▶ [EXERCISE BRIEF] Start to finish, print the data below exactly, without the images.

(Dataset excerpts)

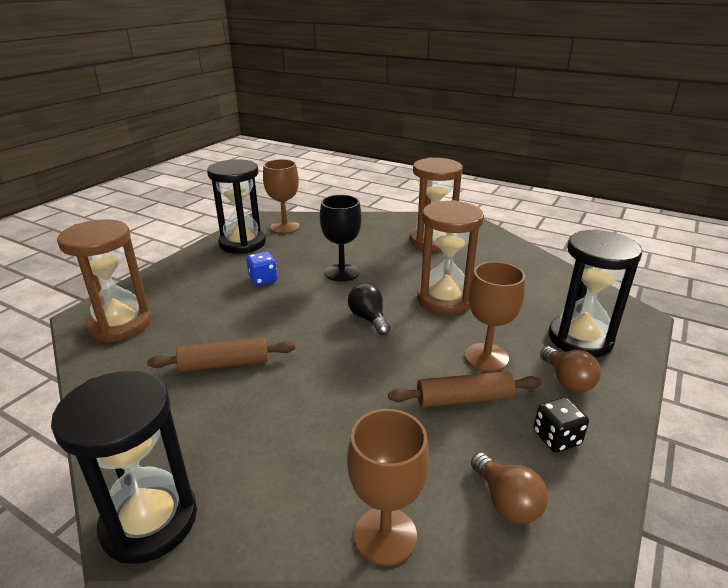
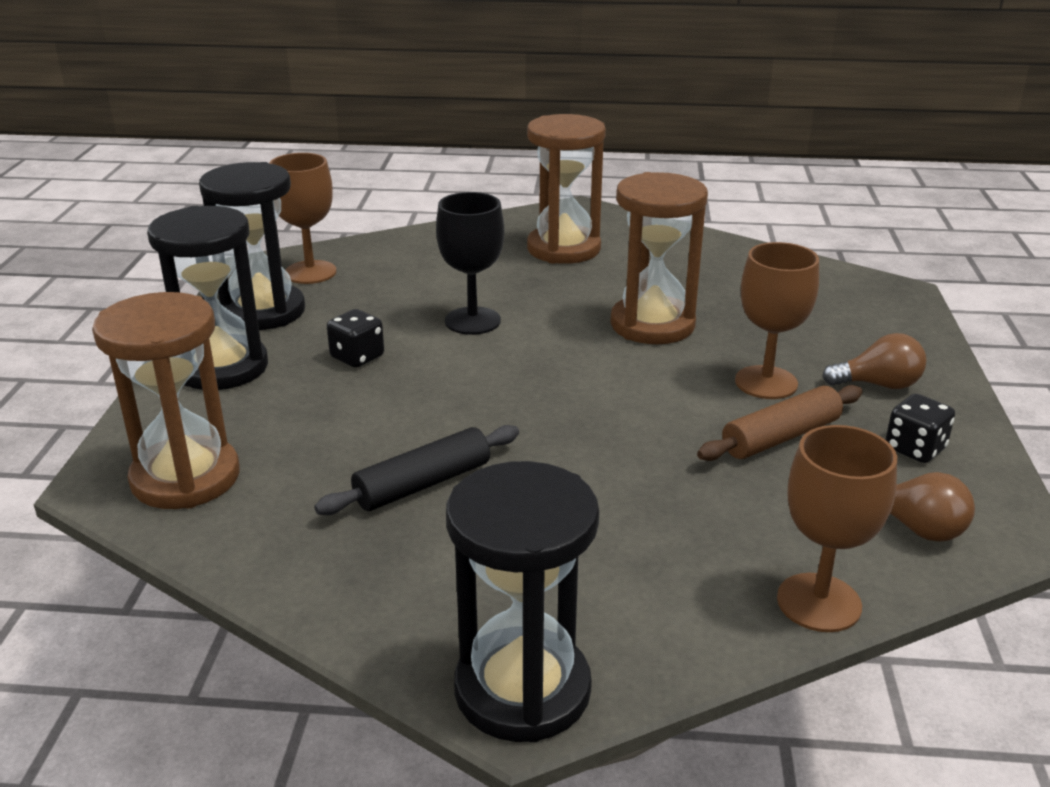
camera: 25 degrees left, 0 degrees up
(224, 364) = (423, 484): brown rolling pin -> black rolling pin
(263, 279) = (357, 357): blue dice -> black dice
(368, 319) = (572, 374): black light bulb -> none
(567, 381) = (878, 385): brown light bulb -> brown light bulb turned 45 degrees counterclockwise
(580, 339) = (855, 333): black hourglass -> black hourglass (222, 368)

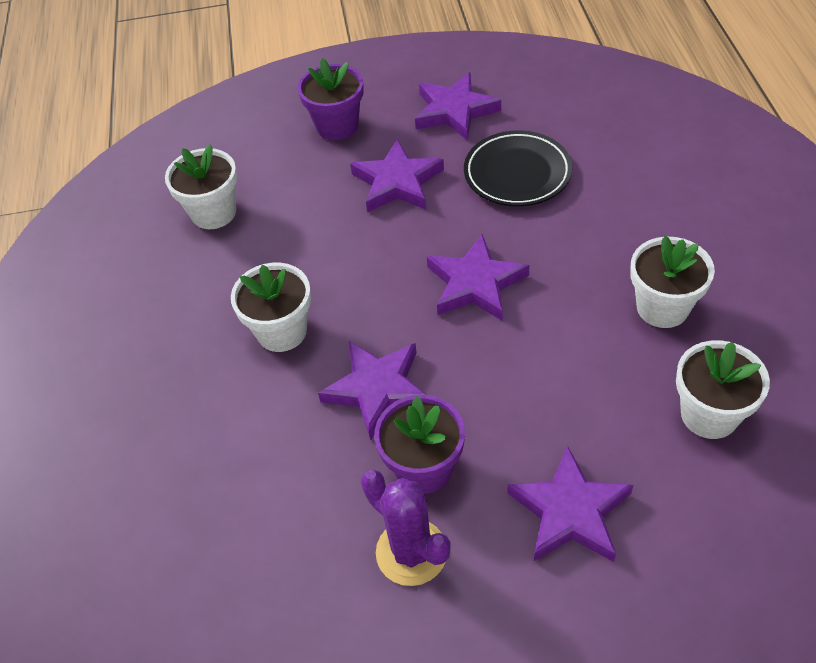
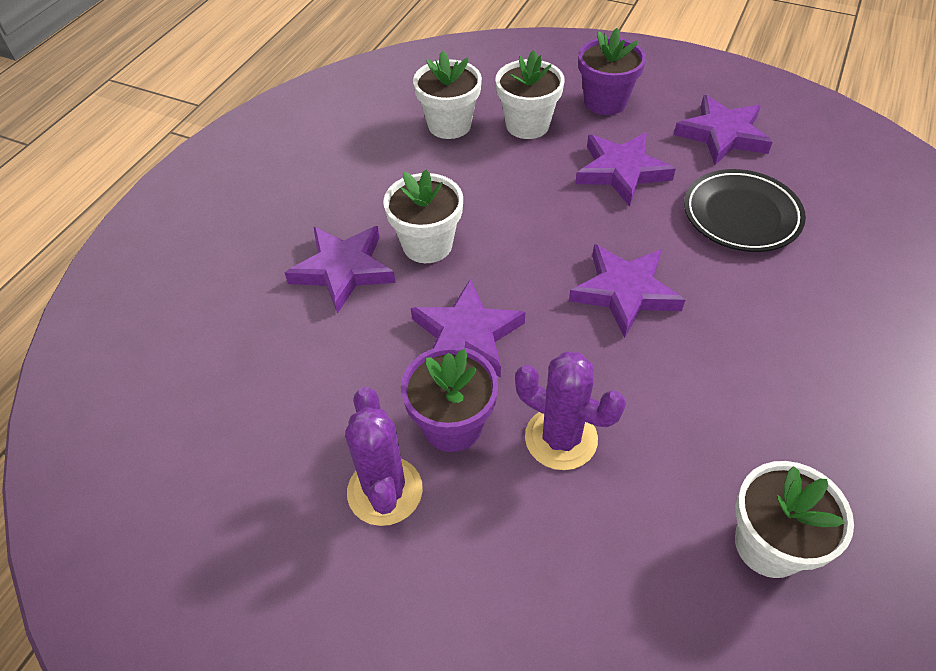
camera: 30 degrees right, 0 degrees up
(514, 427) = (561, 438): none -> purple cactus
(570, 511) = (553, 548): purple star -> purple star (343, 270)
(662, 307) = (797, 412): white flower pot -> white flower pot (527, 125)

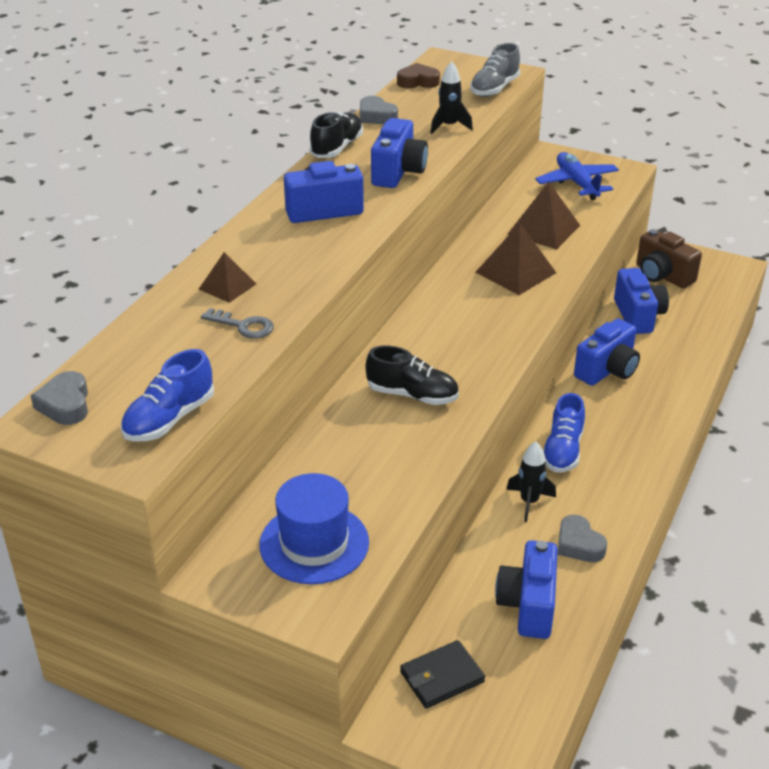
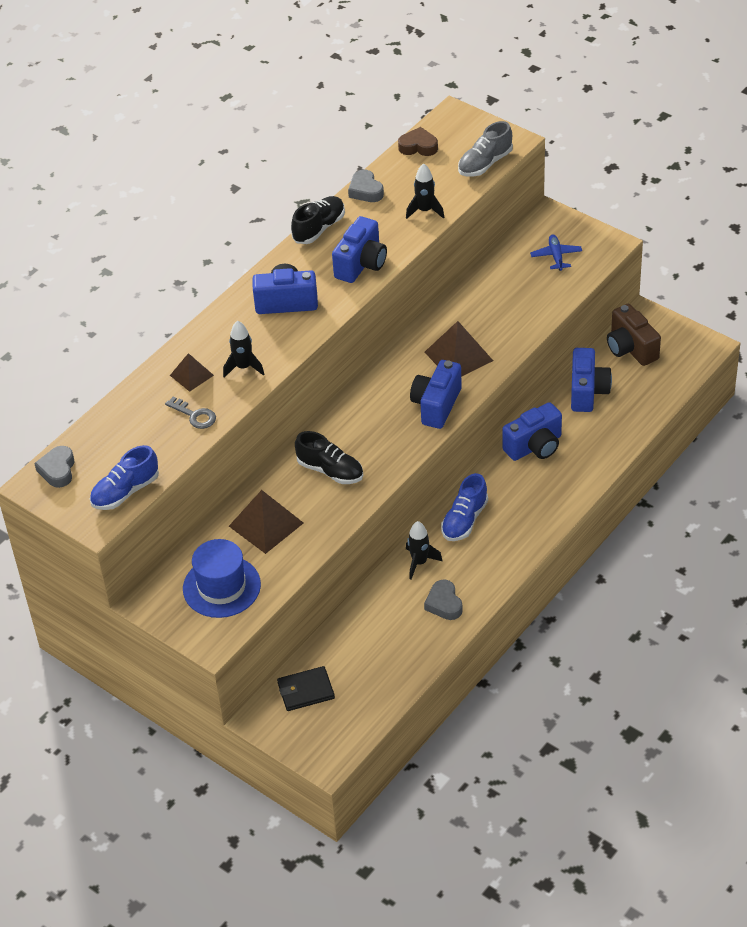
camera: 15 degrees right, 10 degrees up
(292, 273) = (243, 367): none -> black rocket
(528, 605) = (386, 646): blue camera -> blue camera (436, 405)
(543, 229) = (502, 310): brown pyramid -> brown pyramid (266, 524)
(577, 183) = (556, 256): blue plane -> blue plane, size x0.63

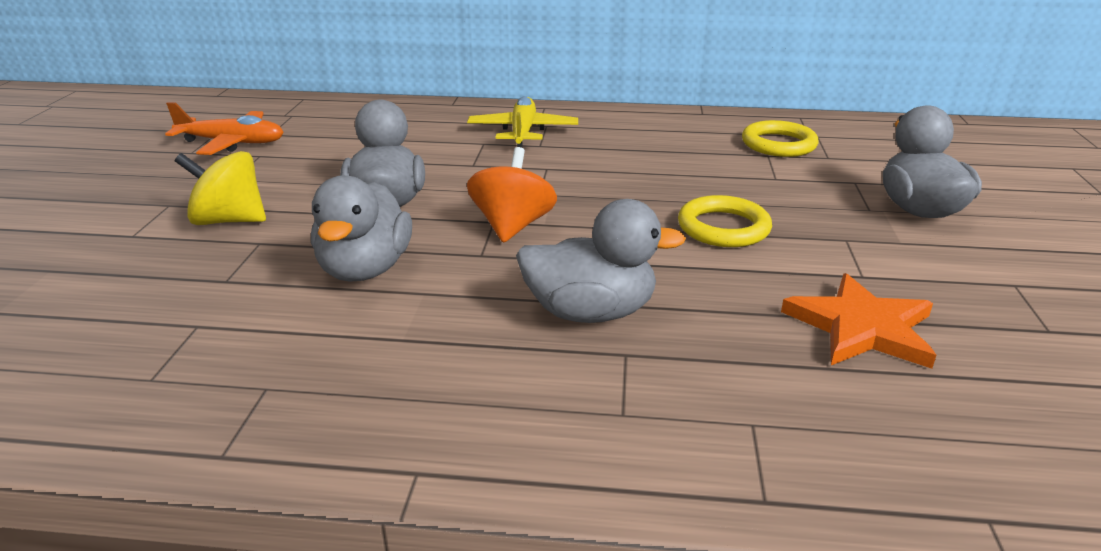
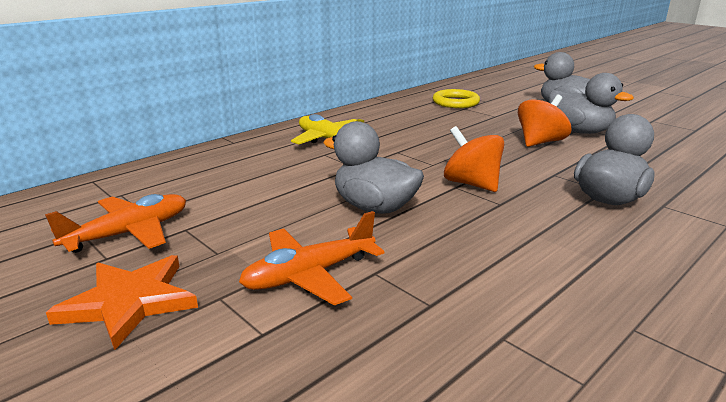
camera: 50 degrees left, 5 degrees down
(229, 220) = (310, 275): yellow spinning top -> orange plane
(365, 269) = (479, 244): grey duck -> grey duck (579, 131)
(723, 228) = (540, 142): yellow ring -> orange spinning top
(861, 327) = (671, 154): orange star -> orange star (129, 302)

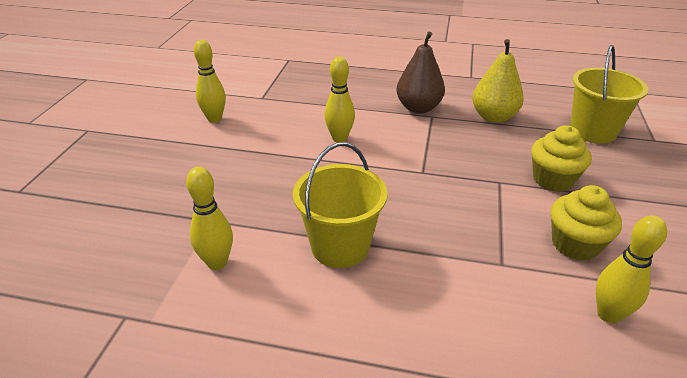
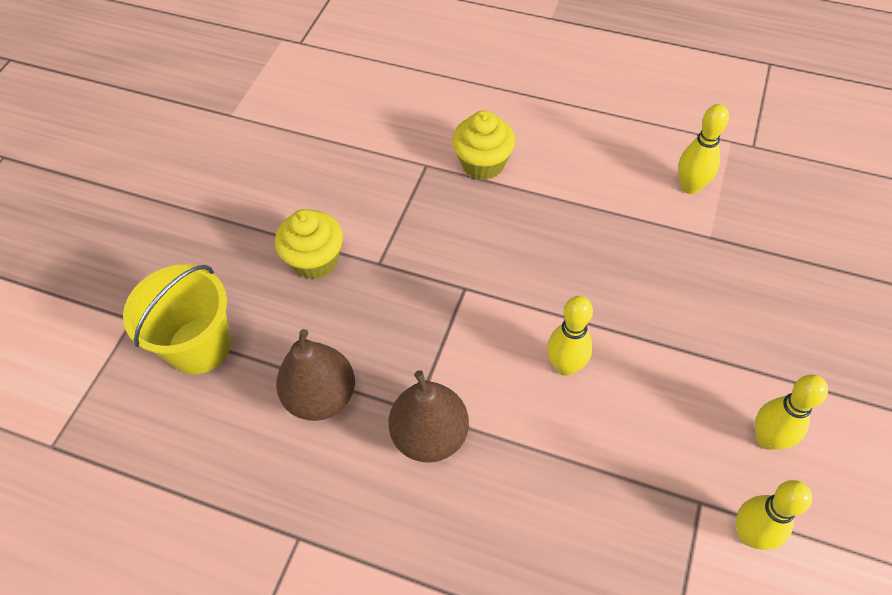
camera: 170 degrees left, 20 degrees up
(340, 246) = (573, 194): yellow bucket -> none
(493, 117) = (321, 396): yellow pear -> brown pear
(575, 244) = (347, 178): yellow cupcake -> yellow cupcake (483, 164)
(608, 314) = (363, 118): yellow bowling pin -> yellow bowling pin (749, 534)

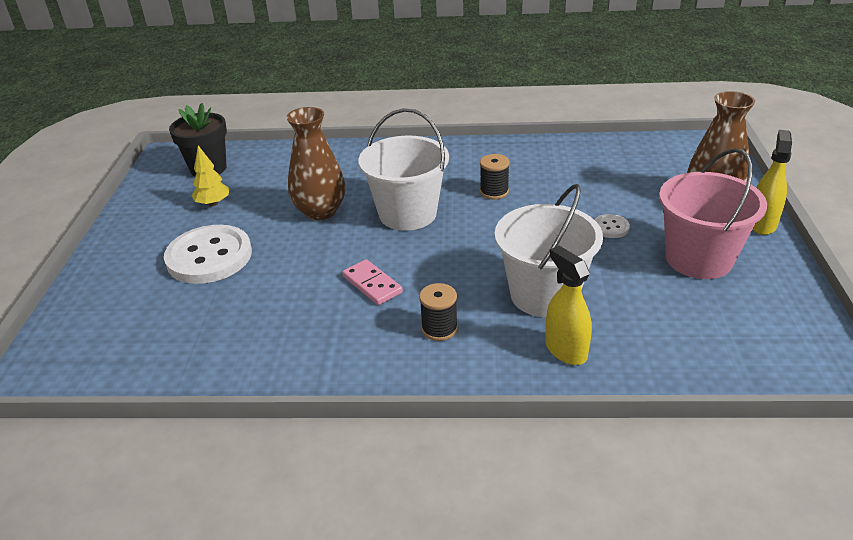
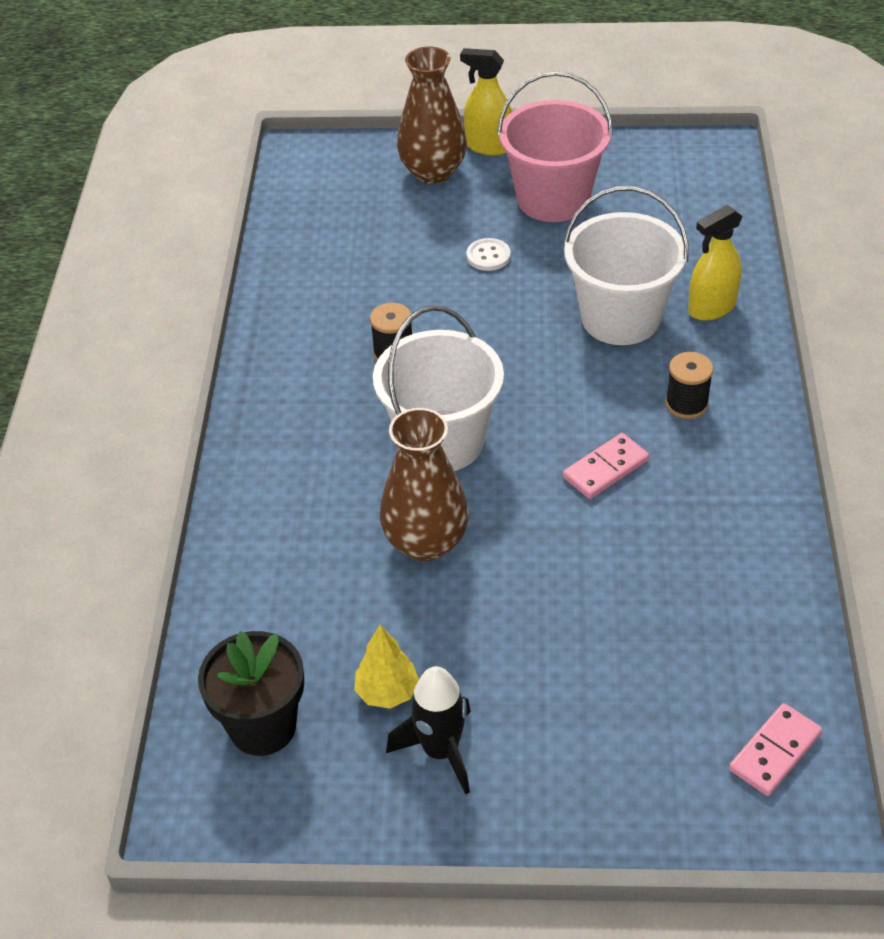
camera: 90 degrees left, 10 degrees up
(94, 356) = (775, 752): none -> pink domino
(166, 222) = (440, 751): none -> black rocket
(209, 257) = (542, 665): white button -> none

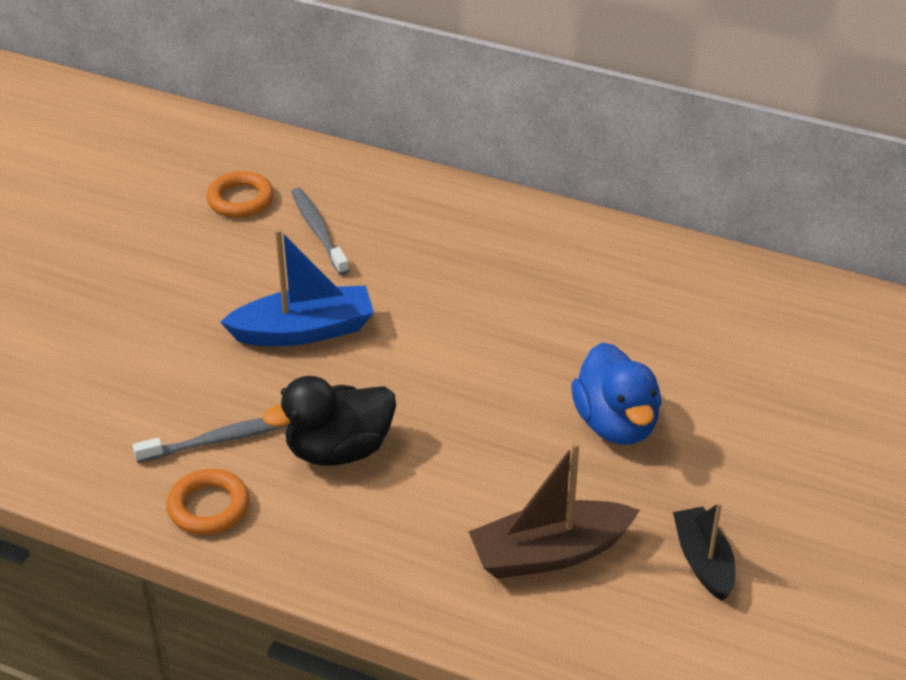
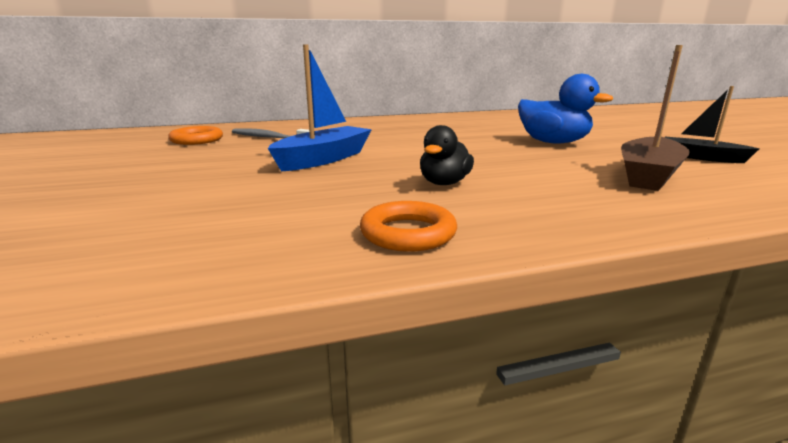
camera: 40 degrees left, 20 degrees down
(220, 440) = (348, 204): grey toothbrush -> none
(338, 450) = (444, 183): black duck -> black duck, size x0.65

▶ [RESPONSE TO THIS EXERCISE]
camera: 25 degrees left, 0 degrees up
(224, 364) = (423, 484): brown rolling pin -> black rolling pin
(263, 279) = (357, 357): blue dice -> black dice
(368, 319) = (572, 374): black light bulb -> none
(567, 381) = (878, 385): brown light bulb -> brown light bulb turned 45 degrees counterclockwise
(580, 339) = (855, 333): black hourglass -> black hourglass (222, 368)

camera: 30 degrees right, 0 degrees up
(514, 427) = (561, 438): none -> purple cactus
(570, 511) = (553, 548): purple star -> purple star (343, 270)
(662, 307) = (797, 412): white flower pot -> white flower pot (527, 125)

camera: 15 degrees right, 10 degrees up
(292, 273) = (243, 367): none -> black rocket
(528, 605) = (386, 646): blue camera -> blue camera (436, 405)
(543, 229) = (502, 310): brown pyramid -> brown pyramid (266, 524)
(577, 183) = (556, 256): blue plane -> blue plane, size x0.63

camera: 50 degrees left, 5 degrees down
(229, 220) = (310, 275): yellow spinning top -> orange plane
(365, 269) = (479, 244): grey duck -> grey duck (579, 131)
(723, 228) = (540, 142): yellow ring -> orange spinning top
(861, 327) = (671, 154): orange star -> orange star (129, 302)

camera: 170 degrees left, 20 degrees up
(340, 246) = (573, 194): yellow bucket -> none
(493, 117) = (321, 396): yellow pear -> brown pear
(575, 244) = (347, 178): yellow cupcake -> yellow cupcake (483, 164)
(608, 314) = (363, 118): yellow bowling pin -> yellow bowling pin (749, 534)

camera: 90 degrees left, 10 degrees up
(94, 356) = (775, 752): none -> pink domino
(166, 222) = (440, 751): none -> black rocket
(209, 257) = (542, 665): white button -> none

camera: 40 degrees left, 20 degrees down
(220, 440) = (348, 204): grey toothbrush -> none
(338, 450) = (444, 183): black duck -> black duck, size x0.65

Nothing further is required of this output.